■ Task requirements: For this task, retype the records below exactly.

───── Records for this task ─────

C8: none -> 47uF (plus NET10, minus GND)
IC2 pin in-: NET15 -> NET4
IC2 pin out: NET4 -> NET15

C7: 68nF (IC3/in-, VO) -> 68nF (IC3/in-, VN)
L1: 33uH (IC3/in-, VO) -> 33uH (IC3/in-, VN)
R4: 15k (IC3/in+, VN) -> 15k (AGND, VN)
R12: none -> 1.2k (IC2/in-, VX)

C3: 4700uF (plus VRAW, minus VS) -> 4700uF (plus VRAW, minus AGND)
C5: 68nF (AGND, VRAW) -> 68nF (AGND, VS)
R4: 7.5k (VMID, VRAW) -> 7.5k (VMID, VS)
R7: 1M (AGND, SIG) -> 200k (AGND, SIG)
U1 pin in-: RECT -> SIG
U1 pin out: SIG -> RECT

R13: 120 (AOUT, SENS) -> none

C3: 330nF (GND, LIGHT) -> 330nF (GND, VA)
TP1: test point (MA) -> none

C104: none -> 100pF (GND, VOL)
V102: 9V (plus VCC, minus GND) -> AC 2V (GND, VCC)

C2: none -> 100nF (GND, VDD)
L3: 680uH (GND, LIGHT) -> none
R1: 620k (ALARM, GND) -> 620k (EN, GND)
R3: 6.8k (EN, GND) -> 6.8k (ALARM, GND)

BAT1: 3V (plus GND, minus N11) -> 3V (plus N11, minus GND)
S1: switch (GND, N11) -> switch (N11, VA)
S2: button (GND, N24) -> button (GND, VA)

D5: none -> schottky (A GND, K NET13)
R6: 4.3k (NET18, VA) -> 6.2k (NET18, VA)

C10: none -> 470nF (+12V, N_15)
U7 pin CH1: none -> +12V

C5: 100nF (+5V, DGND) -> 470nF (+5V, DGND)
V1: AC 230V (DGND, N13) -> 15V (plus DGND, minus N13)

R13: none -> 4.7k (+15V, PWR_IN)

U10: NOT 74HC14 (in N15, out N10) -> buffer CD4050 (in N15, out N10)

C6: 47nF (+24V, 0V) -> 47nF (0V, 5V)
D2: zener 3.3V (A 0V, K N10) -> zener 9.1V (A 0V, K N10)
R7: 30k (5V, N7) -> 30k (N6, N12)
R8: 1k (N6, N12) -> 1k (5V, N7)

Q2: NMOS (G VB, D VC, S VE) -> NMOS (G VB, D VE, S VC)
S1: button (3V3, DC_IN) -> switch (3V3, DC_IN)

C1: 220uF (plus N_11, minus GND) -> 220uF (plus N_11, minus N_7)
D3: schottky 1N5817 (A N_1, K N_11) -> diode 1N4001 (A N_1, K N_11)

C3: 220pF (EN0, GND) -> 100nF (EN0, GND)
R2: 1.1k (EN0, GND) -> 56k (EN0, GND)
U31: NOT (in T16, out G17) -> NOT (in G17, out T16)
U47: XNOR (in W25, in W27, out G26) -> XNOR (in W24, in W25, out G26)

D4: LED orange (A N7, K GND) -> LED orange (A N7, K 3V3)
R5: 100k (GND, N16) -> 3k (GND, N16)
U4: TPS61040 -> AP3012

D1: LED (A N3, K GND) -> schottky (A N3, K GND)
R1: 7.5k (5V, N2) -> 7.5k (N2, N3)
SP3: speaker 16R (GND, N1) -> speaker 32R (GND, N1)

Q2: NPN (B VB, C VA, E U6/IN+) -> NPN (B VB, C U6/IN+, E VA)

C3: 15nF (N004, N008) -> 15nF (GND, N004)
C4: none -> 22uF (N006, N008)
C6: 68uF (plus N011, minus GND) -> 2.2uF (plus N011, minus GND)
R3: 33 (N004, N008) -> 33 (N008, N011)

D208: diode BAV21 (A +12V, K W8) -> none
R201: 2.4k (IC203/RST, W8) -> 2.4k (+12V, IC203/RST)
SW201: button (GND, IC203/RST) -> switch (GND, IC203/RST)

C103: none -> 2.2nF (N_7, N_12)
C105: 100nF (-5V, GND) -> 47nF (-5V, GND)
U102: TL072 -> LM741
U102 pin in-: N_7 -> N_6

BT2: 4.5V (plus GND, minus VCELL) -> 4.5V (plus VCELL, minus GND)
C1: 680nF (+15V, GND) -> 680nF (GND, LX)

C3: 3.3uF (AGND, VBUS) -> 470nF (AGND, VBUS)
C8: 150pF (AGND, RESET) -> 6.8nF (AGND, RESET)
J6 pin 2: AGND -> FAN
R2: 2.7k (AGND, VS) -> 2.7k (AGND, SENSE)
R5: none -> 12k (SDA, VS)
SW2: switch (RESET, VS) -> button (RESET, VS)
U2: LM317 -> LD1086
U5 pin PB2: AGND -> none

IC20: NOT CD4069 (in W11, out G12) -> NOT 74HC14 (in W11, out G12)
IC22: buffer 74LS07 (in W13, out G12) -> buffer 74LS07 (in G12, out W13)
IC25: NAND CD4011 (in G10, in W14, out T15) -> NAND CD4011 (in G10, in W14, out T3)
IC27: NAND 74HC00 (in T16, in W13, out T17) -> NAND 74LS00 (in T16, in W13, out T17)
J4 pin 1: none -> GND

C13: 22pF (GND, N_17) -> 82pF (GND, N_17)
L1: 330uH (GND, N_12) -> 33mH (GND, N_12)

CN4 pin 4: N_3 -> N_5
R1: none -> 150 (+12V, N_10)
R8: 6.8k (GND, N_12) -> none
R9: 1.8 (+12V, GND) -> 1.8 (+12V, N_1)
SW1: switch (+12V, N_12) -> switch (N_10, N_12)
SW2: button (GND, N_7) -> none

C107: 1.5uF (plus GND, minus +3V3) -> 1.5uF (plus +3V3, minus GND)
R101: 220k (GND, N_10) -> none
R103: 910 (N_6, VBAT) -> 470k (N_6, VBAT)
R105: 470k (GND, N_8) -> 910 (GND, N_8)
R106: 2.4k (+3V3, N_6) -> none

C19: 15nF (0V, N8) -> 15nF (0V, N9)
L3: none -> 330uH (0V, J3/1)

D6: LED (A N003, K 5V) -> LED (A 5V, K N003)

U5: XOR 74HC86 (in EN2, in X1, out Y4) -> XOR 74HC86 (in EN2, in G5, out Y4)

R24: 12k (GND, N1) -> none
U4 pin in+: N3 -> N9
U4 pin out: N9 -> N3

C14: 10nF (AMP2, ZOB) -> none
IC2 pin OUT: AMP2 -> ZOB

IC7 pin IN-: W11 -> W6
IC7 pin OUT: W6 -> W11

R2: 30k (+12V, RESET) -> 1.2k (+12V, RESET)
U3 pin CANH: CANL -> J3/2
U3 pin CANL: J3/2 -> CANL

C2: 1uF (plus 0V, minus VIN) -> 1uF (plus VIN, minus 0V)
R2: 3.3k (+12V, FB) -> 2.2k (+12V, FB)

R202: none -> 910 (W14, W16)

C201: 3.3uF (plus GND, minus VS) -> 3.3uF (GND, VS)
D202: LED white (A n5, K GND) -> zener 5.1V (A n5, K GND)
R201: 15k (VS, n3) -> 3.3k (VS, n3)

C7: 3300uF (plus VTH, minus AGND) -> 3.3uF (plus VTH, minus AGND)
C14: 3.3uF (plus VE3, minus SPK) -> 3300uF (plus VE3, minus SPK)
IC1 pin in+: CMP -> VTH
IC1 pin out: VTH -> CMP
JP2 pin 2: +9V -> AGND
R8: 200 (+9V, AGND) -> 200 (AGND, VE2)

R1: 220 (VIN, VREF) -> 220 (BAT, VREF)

─────

■ Output for this task:
C8: none -> 47uF (plus NET10, minus GND)
IC2 pin in-: NET15 -> NET4
IC2 pin out: NET4 -> NET15

C7: 68nF (IC3/in-, VO) -> 68nF (IC3/in-, VN)
L1: 33uH (IC3/in-, VO) -> 33uH (IC3/in-, VN)
R4: 15k (IC3/in+, VN) -> 15k (AGND, VN)
R12: none -> 1.2k (IC2/in-, VX)

C3: 4700uF (plus VRAW, minus VS) -> 4700uF (plus VRAW, minus AGND)
C5: 68nF (AGND, VRAW) -> 68nF (AGND, VS)
R4: 7.5k (VMID, VRAW) -> 7.5k (VMID, VS)
R7: 1M (AGND, SIG) -> 200k (AGND, SIG)
U1 pin in-: RECT -> SIG
U1 pin out: SIG -> RECT

R13: 120 (AOUT, SENS) -> none

C3: 330nF (GND, LIGHT) -> 330nF (GND, VA)
TP1: test point (MA) -> none

C104: none -> 100pF (GND, VOL)
V102: 9V (plus VCC, minus GND) -> AC 2V (GND, VCC)

C2: none -> 100nF (GND, VDD)
L3: 680uH (GND, LIGHT) -> none
R1: 620k (ALARM, GND) -> 620k (EN, GND)
R3: 6.8k (EN, GND) -> 6.8k (ALARM, GND)

BAT1: 3V (plus GND, minus N11) -> 3V (plus N11, minus GND)
S1: switch (GND, N11) -> switch (N11, VA)
S2: button (GND, N24) -> button (GND, VA)

D5: none -> schottky (A GND, K NET13)
R6: 4.3k (NET18, VA) -> 6.2k (NET18, VA)

C10: none -> 470nF (+12V, N_15)
U7 pin CH1: none -> +12V

C5: 100nF (+5V, DGND) -> 470nF (+5V, DGND)
V1: AC 230V (DGND, N13) -> 15V (plus DGND, minus N13)

R13: none -> 4.7k (+15V, PWR_IN)

U10: NOT 74HC14 (in N15, out N10) -> buffer CD4050 (in N15, out N10)

C6: 47nF (+24V, 0V) -> 47nF (0V, 5V)
D2: zener 3.3V (A 0V, K N10) -> zener 9.1V (A 0V, K N10)
R7: 30k (5V, N7) -> 30k (N6, N12)
R8: 1k (N6, N12) -> 1k (5V, N7)

Q2: NMOS (G VB, D VC, S VE) -> NMOS (G VB, D VE, S VC)
S1: button (3V3, DC_IN) -> switch (3V3, DC_IN)

C1: 220uF (plus N_11, minus GND) -> 220uF (plus N_11, minus N_7)
D3: schottky 1N5817 (A N_1, K N_11) -> diode 1N4001 (A N_1, K N_11)

C3: 220pF (EN0, GND) -> 100nF (EN0, GND)
R2: 1.1k (EN0, GND) -> 56k (EN0, GND)
U31: NOT (in T16, out G17) -> NOT (in G17, out T16)
U47: XNOR (in W25, in W27, out G26) -> XNOR (in W24, in W25, out G26)

D4: LED orange (A N7, K GND) -> LED orange (A N7, K 3V3)
R5: 100k (GND, N16) -> 3k (GND, N16)
U4: TPS61040 -> AP3012

D1: LED (A N3, K GND) -> schottky (A N3, K GND)
R1: 7.5k (5V, N2) -> 7.5k (N2, N3)
SP3: speaker 16R (GND, N1) -> speaker 32R (GND, N1)

Q2: NPN (B VB, C VA, E U6/IN+) -> NPN (B VB, C U6/IN+, E VA)

C3: 15nF (N004, N008) -> 15nF (GND, N004)
C4: none -> 22uF (N006, N008)
C6: 68uF (plus N011, minus GND) -> 2.2uF (plus N011, minus GND)
R3: 33 (N004, N008) -> 33 (N008, N011)

D208: diode BAV21 (A +12V, K W8) -> none
R201: 2.4k (IC203/RST, W8) -> 2.4k (+12V, IC203/RST)
SW201: button (GND, IC203/RST) -> switch (GND, IC203/RST)

C103: none -> 2.2nF (N_7, N_12)
C105: 100nF (-5V, GND) -> 47nF (-5V, GND)
U102: TL072 -> LM741
U102 pin in-: N_7 -> N_6

BT2: 4.5V (plus GND, minus VCELL) -> 4.5V (plus VCELL, minus GND)
C1: 680nF (+15V, GND) -> 680nF (GND, LX)

C3: 3.3uF (AGND, VBUS) -> 470nF (AGND, VBUS)
C8: 150pF (AGND, RESET) -> 6.8nF (AGND, RESET)
J6 pin 2: AGND -> FAN
R2: 2.7k (AGND, VS) -> 2.7k (AGND, SENSE)
R5: none -> 12k (SDA, VS)
SW2: switch (RESET, VS) -> button (RESET, VS)
U2: LM317 -> LD1086
U5 pin PB2: AGND -> none

IC20: NOT CD4069 (in W11, out G12) -> NOT 74HC14 (in W11, out G12)
IC22: buffer 74LS07 (in W13, out G12) -> buffer 74LS07 (in G12, out W13)
IC25: NAND CD4011 (in G10, in W14, out T15) -> NAND CD4011 (in G10, in W14, out T3)
IC27: NAND 74HC00 (in T16, in W13, out T17) -> NAND 74LS00 (in T16, in W13, out T17)
J4 pin 1: none -> GND

C13: 22pF (GND, N_17) -> 82pF (GND, N_17)
L1: 330uH (GND, N_12) -> 33mH (GND, N_12)

CN4 pin 4: N_3 -> N_5
R1: none -> 150 (+12V, N_10)
R8: 6.8k (GND, N_12) -> none
R9: 1.8 (+12V, GND) -> 1.8 (+12V, N_1)
SW1: switch (+12V, N_12) -> switch (N_10, N_12)
SW2: button (GND, N_7) -> none

C107: 1.5uF (plus GND, minus +3V3) -> 1.5uF (plus +3V3, minus GND)
R101: 220k (GND, N_10) -> none
R103: 910 (N_6, VBAT) -> 470k (N_6, VBAT)
R105: 470k (GND, N_8) -> 910 (GND, N_8)
R106: 2.4k (+3V3, N_6) -> none

C19: 15nF (0V, N8) -> 15nF (0V, N9)
L3: none -> 330uH (0V, J3/1)

D6: LED (A N003, K 5V) -> LED (A 5V, K N003)

U5: XOR 74HC86 (in EN2, in X1, out Y4) -> XOR 74HC86 (in EN2, in G5, out Y4)

R24: 12k (GND, N1) -> none
U4 pin in+: N3 -> N9
U4 pin out: N9 -> N3

C14: 10nF (AMP2, ZOB) -> none
IC2 pin OUT: AMP2 -> ZOB

IC7 pin IN-: W11 -> W6
IC7 pin OUT: W6 -> W11

R2: 30k (+12V, RESET) -> 1.2k (+12V, RESET)
U3 pin CANH: CANL -> J3/2
U3 pin CANL: J3/2 -> CANL

C2: 1uF (plus 0V, minus VIN) -> 1uF (plus VIN, minus 0V)
R2: 3.3k (+12V, FB) -> 2.2k (+12V, FB)

R202: none -> 910 (W14, W16)

C201: 3.3uF (plus GND, minus VS) -> 3.3uF (GND, VS)
D202: LED white (A n5, K GND) -> zener 5.1V (A n5, K GND)
R201: 15k (VS, n3) -> 3.3k (VS, n3)

C7: 3300uF (plus VTH, minus AGND) -> 3.3uF (plus VTH, minus AGND)
C14: 3.3uF (plus VE3, minus SPK) -> 3300uF (plus VE3, minus SPK)
IC1 pin in+: CMP -> VTH
IC1 pin out: VTH -> CMP
JP2 pin 2: +9V -> AGND
R8: 200 (+9V, AGND) -> 200 (AGND, VE2)

R1: 220 (VIN, VREF) -> 220 (BAT, VREF)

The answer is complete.